**Action item**
Give back the whole listing exactly as written, leaving out each picture.

**Given data**
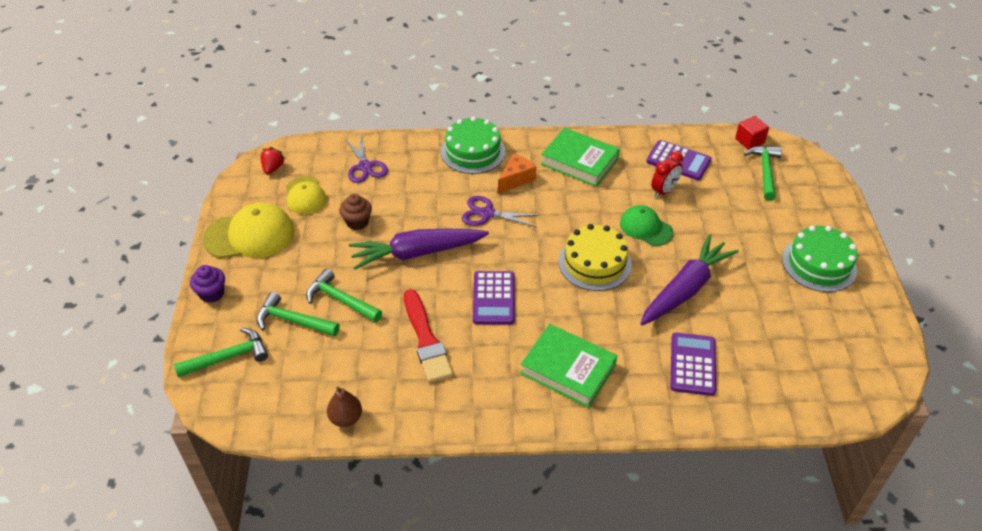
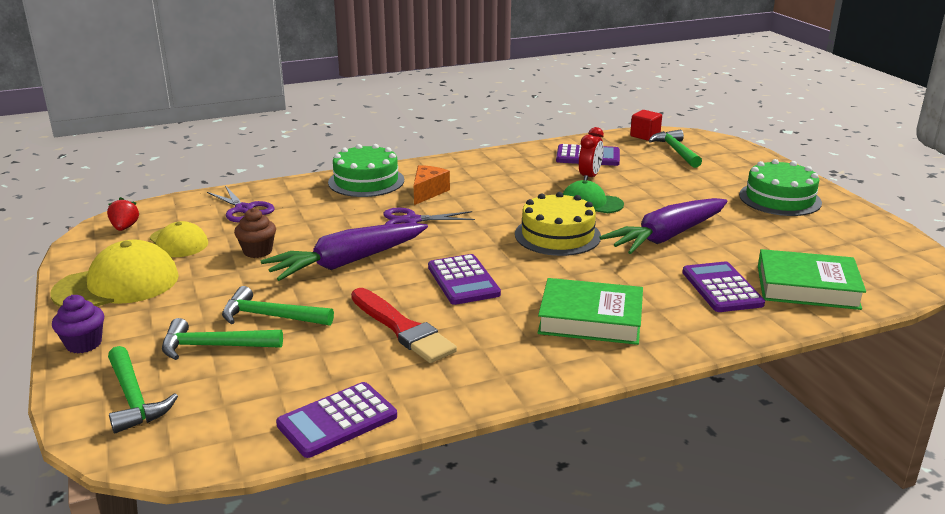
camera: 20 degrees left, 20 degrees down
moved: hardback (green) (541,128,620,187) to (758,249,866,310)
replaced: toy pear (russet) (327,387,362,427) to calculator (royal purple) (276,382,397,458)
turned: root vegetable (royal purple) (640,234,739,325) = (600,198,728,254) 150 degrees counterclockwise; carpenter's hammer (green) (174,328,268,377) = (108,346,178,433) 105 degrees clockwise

**Solved problem**
camera: 20 degrees left, 20 degrees down
moved: hardback (green) (541,128,620,187) to (758,249,866,310)
replaced: toy pear (russet) (327,387,362,427) to calculator (royal purple) (276,382,397,458)
turned: root vegetable (royal purple) (640,234,739,325) = (600,198,728,254) 150 degrees counterclockwise; carpenter's hammer (green) (174,328,268,377) = (108,346,178,433) 105 degrees clockwise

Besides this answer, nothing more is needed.